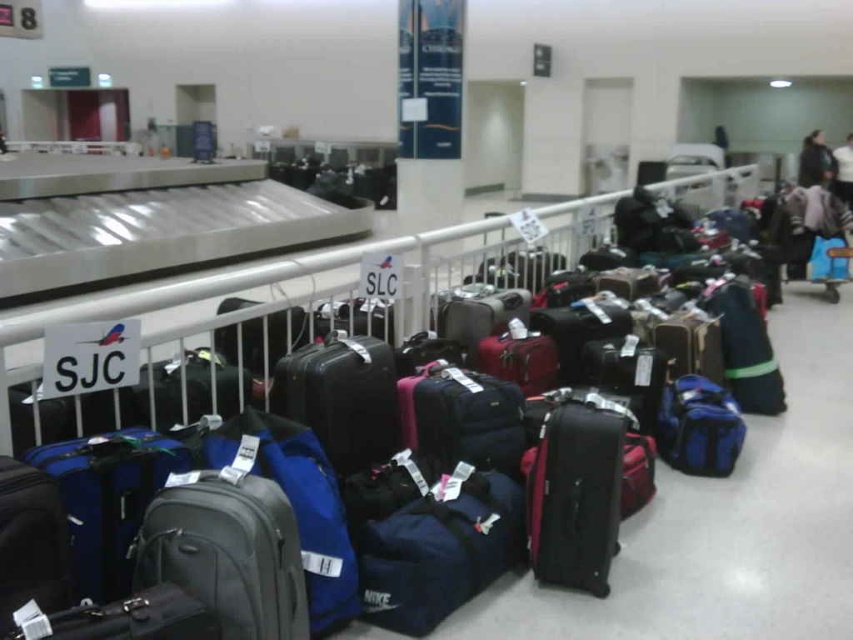
You are a traveler who just arrived at the baggage claim area. You need to find your luggage. You remember that your suitcase is taller than your duffel bag. Which one should you pick between the matte black suitcase at center and the blue fabric duffel at center?

The matte black suitcase at center is much taller as blue fabric duffel at center, so you should pick the matte black suitcase at center because it is taller.

You are a baggage handler who needs to load a new bag onto the metallic silver luggage carousel at center. The new bag is 36 inches long. Can you place it on the carousel without moving the blue fabric duffel at center?

The metallic silver luggage carousel at center is 38.38 inches from blue fabric duffel at center. Since the new bag is 36 inches long, which is shorter than the available space between the carousel and the duffel, you can place it there without moving the blue fabric duffel at center.

In the scene shown: You are at the airport baggage claim area and need to pick up your luggage. You have a matte black suitcase at center and a blue fabric duffel at center. Which one is bigger?

The matte black suitcase at center is larger in size compared to the blue fabric duffel at center.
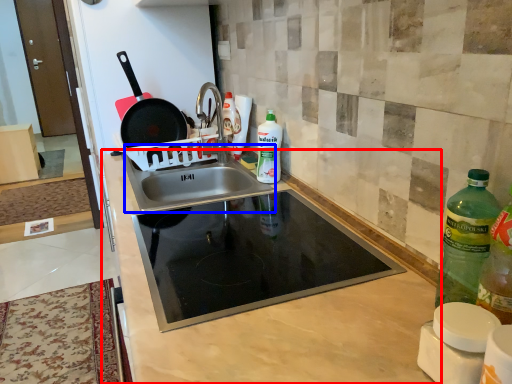
Question: Which object appears farthest to the camera in this image, countertop (highlighted by a red box) or sink (highlighted by a blue box)?

Choices:
 (A) countertop
 (B) sink

Answer: (B)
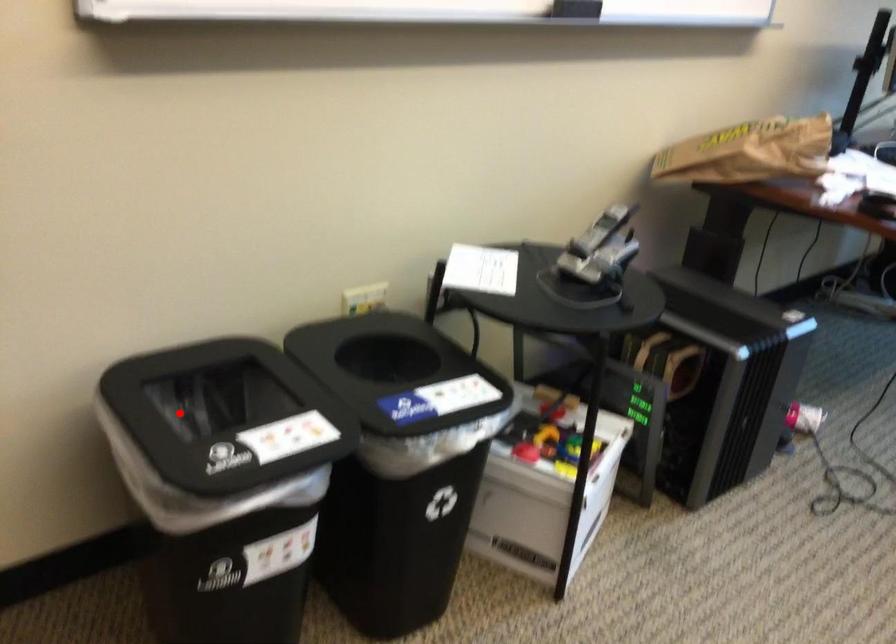
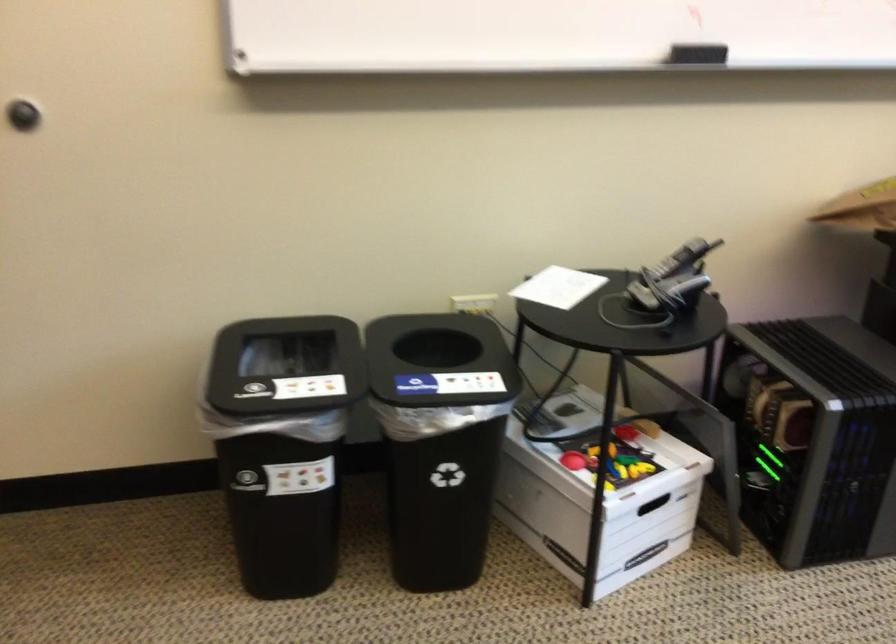
In the second image, find the point that corresponds to the highlighted location in the first image.

(286, 366)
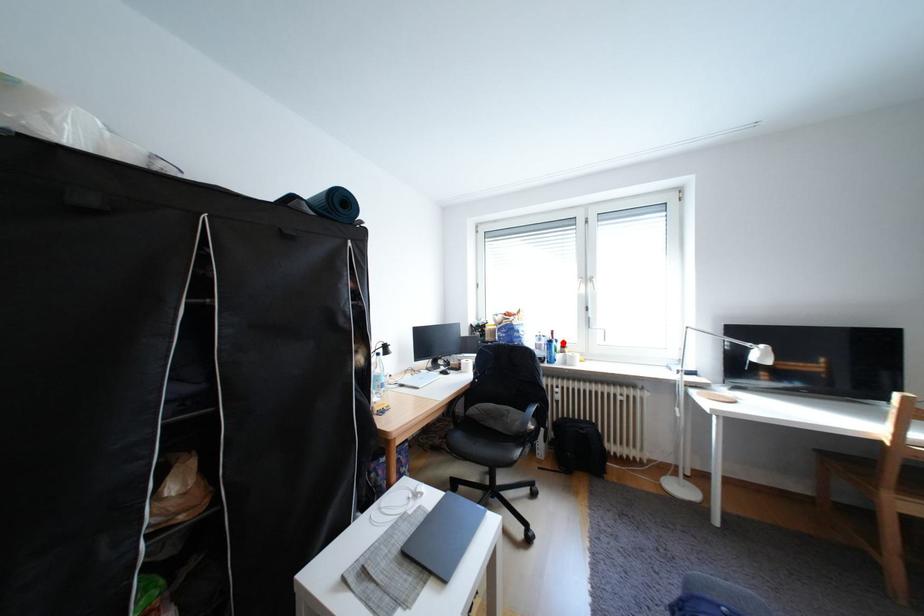
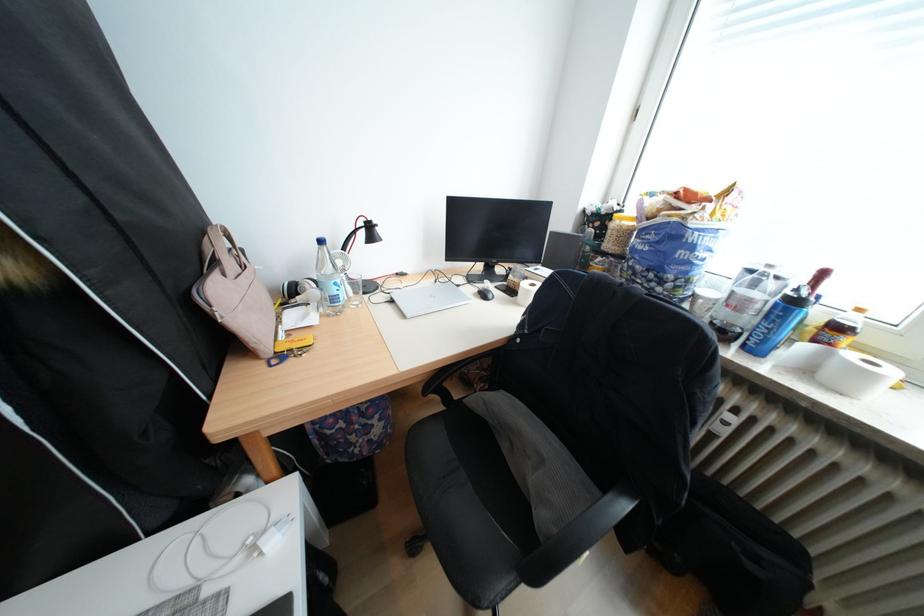
The point at the highlighted location is marked in the first image. Where is the corresponding point in the second image?

(808, 302)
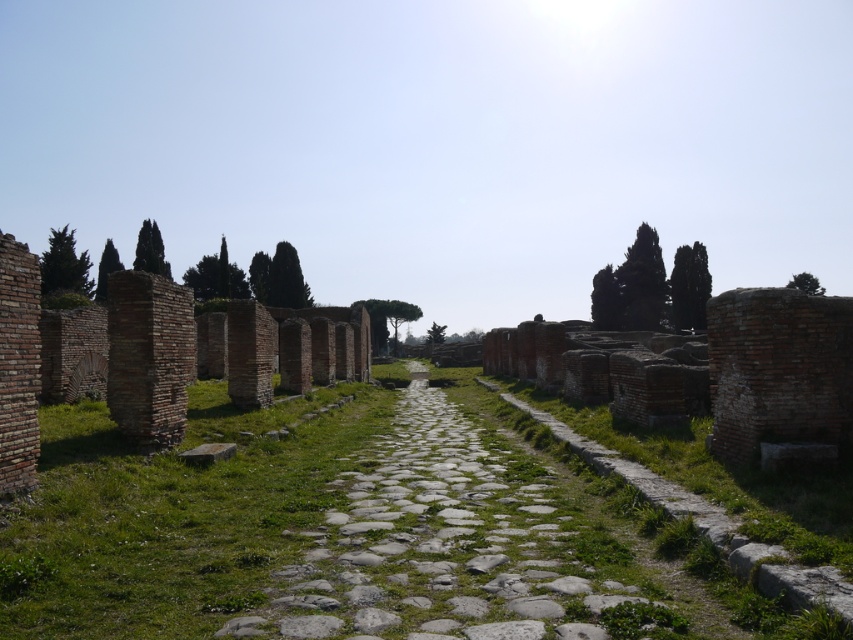
You are a tourist standing at the entrance of the archaeological site. You see the green grass at center and the green leafy cypress at upper left. Which object is closer to the sky?

The green leafy cypress at upper left is closer to the sky because it is positioned above the green grass at center.

You are an archaeologist standing at the edge of the ancient site. You need to walk along the central pathway while avoiding the grassy areas. Based on the scene, can you determine if the gray stone path at center is wide enough to walk on without stepping onto the green grass at center?

The green grass at center might be wider than the gray stone path at center, so there is a possibility that the path is narrower than the grassy area. This means the gray stone path at center may not be wide enough to walk on without stepping onto the green grass at center.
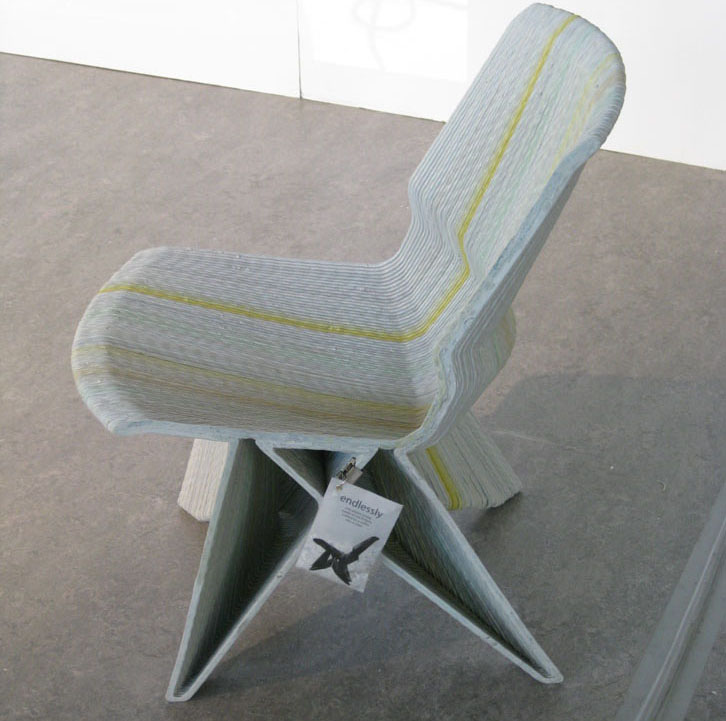
Identify the location of front end of seat of chair. This screenshot has width=726, height=721. (73, 352).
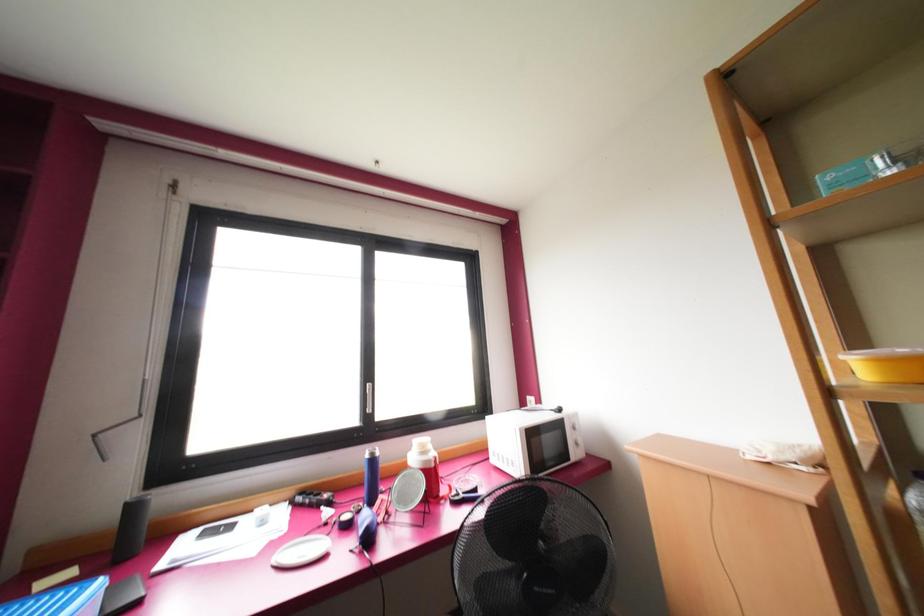
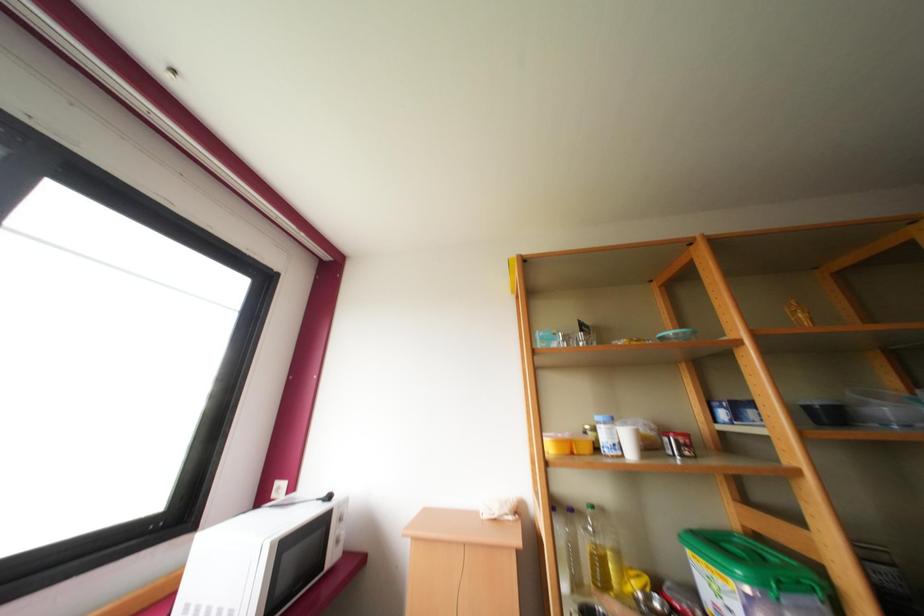
How did the camera likely rotate?

The rotation direction of the camera is right-up.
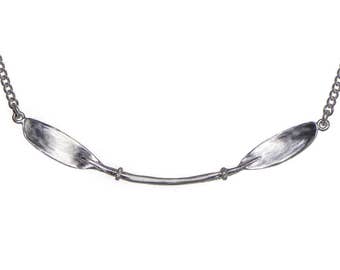
This screenshot has height=270, width=340. What are the coordinates of `bar` in the screenshot? It's located at (157, 180).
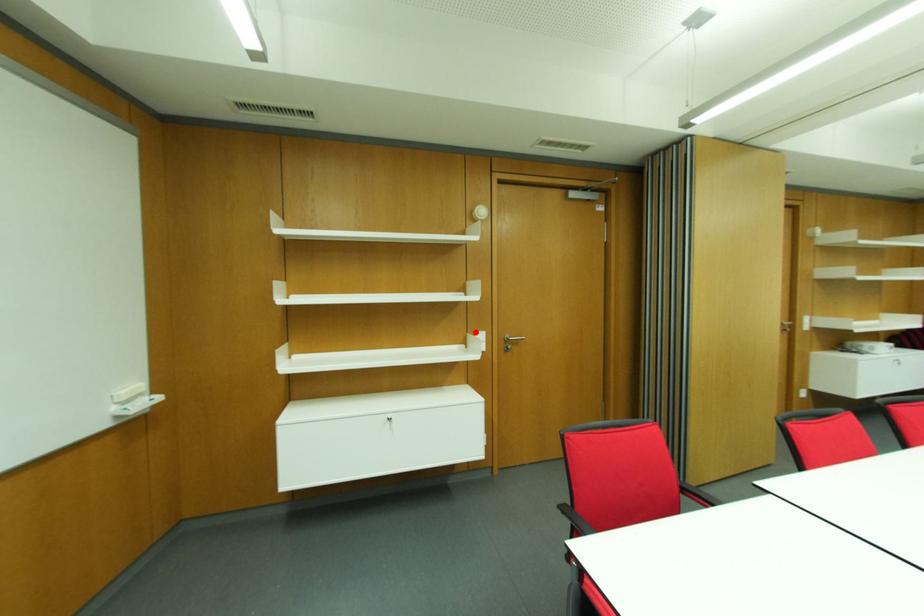
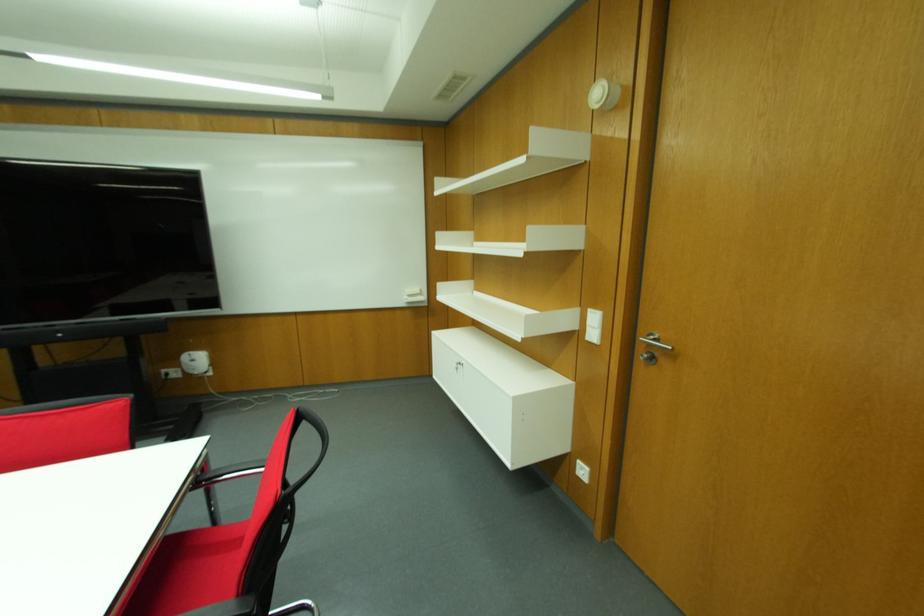
The point at the highlighted location is marked in the first image. Where is the corresponding point in the second image?

(589, 310)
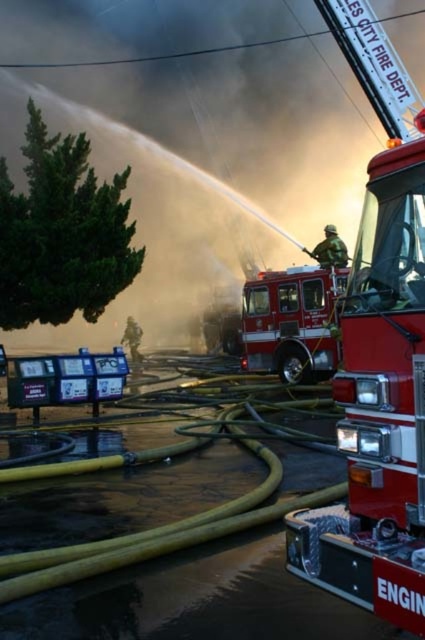
Question: Observing the image, what is the correct spatial positioning of shiny red fire truck at center in reference to camouflage uniform fireman at center?

Choices:
 (A) right
 (B) left

Answer: (A)

Question: Which is farther from the camouflage uniform fireman at center?

Choices:
 (A) red fire truck at center
 (B) yellow rubber hose at center
 (C) green matte uniform at center

Answer: (B)

Question: Where is green matte uniform at center located in relation to camouflage uniform fireman at center in the image?

Choices:
 (A) below
 (B) above

Answer: (B)

Question: Can you confirm if shiny red fire truck at center is positioned below camouflage uniform fireman at center?

Choices:
 (A) no
 (B) yes

Answer: (A)

Question: Which of the following is the farthest from the observer?

Choices:
 (A) (291, 548)
 (B) (229, 525)
 (C) (339, 252)
 (D) (286, 340)

Answer: (C)

Question: Which object is farther from the camera taking this photo?

Choices:
 (A) red fire truck at center
 (B) camouflage uniform fireman at center
 (C) yellow rubber hose at center

Answer: (B)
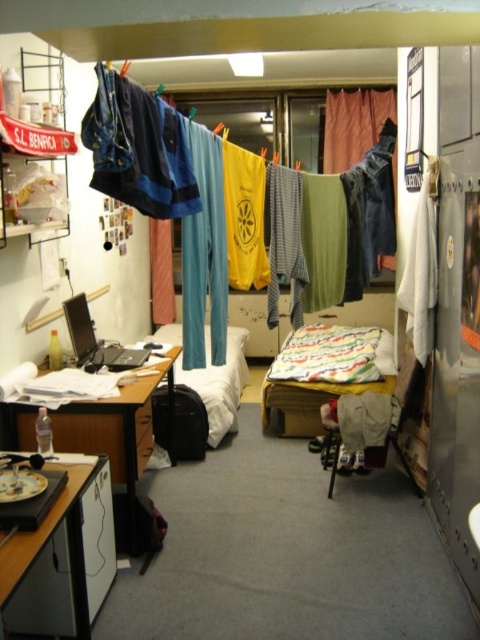
You are standing in the dormitory room and want to move from the wooden desk at left to the multicolored quilted bed at center. Which direction should you move to reach the bed?

Since the multicolored quilted bed at center is further to the viewer than the wooden desk at left, you should move forward towards the bed to reach it.

You are standing in the dormitory room and want to determine the relative positions of two points. The first point is at coordinates point (252, 349) and the second is at point (238, 392). Which point is closer to you?

Point (252, 349) is further to the camera than point (238, 392), so the second point is closer to you.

◆ ◆ ◆

*REQUISITI:*
Riscrivi tutti i dati e rinomina ogni "dormitory room" in "student room", lasciando invariato tutto il resto. Non includere le immagini nella risposta.

*RISPOSTA AL PROBLEMA:*
You are a traveler who just arrived at the baggage claim area. You need to find your luggage. You remember that your suitcase is taller than your duffel bag. Which one should you pick between the matte black suitcase at center and the blue fabric duffel at center?

The matte black suitcase at center is much taller as blue fabric duffel at center, so you should pick the matte black suitcase at center because it is taller.

You are a baggage handler who needs to load a new bag onto the metallic silver luggage carousel at center. The new bag is 36 inches long. Can you place it on the carousel without moving the blue fabric duffel at center?

The metallic silver luggage carousel at center is 38.38 inches from blue fabric duffel at center. Since the new bag is 36 inches long, which is shorter than the available space between the carousel and the duffel, you can place it there without moving the blue fabric duffel at center.

In the scene shown: You are at the airport baggage claim area and need to pick up your luggage. You have a matte black suitcase at center and a blue fabric duffel at center. Which one is bigger?

The matte black suitcase at center is larger in size compared to the blue fabric duffel at center.
Question: Which object appears farthest to the camera in this image, countertop (highlighted by a red box) or sink (highlighted by a blue box)?

Choices:
 (A) countertop
 (B) sink

Answer: (B)
In the second image, find the point that corresponds to the highlighted location in the first image.

(286, 366)
The point at the highlighted location is marked in the first image. Where is the corresponding point in the second image?

(808, 302)
You are a tourist standing at the entrance of the archaeological site. You see the green grass at center and the green leafy cypress at upper left. Which object is closer to the sky?

The green leafy cypress at upper left is closer to the sky because it is positioned above the green grass at center.

You are an archaeologist standing at the edge of the ancient site. You need to walk along the central pathway while avoiding the grassy areas. Based on the scene, can you determine if the gray stone path at center is wide enough to walk on without stepping onto the green grass at center?

The green grass at center might be wider than the gray stone path at center, so there is a possibility that the path is narrower than the grassy area. This means the gray stone path at center may not be wide enough to walk on without stepping onto the green grass at center.
Identify the location of front end of seat of chair. This screenshot has width=726, height=721. (73, 352).
How did the camera likely rotate?

The rotation direction of the camera is right-up.
This screenshot has height=270, width=340. What are the coordinates of `bar` in the screenshot? It's located at (157, 180).
The point at the highlighted location is marked in the first image. Where is the corresponding point in the second image?

(589, 310)
Question: Observing the image, what is the correct spatial positioning of shiny red fire truck at center in reference to camouflage uniform fireman at center?

Choices:
 (A) right
 (B) left

Answer: (A)

Question: Which is farther from the camouflage uniform fireman at center?

Choices:
 (A) red fire truck at center
 (B) yellow rubber hose at center
 (C) green matte uniform at center

Answer: (B)

Question: Where is green matte uniform at center located in relation to camouflage uniform fireman at center in the image?

Choices:
 (A) below
 (B) above

Answer: (B)

Question: Can you confirm if shiny red fire truck at center is positioned below camouflage uniform fireman at center?

Choices:
 (A) no
 (B) yes

Answer: (A)

Question: Which of the following is the farthest from the observer?

Choices:
 (A) (291, 548)
 (B) (229, 525)
 (C) (339, 252)
 (D) (286, 340)

Answer: (C)

Question: Which object is farther from the camera taking this photo?

Choices:
 (A) red fire truck at center
 (B) camouflage uniform fireman at center
 (C) yellow rubber hose at center

Answer: (B)
You are standing in the student room and want to move from the wooden desk at left to the multicolored quilted bed at center. Which direction should you move to reach the bed?

Since the multicolored quilted bed at center is further to the viewer than the wooden desk at left, you should move forward towards the bed to reach it.

You are standing in the student room and want to determine the relative positions of two points. The first point is at coordinates point (252, 349) and the second is at point (238, 392). Which point is closer to you?

Point (252, 349) is further to the camera than point (238, 392), so the second point is closer to you.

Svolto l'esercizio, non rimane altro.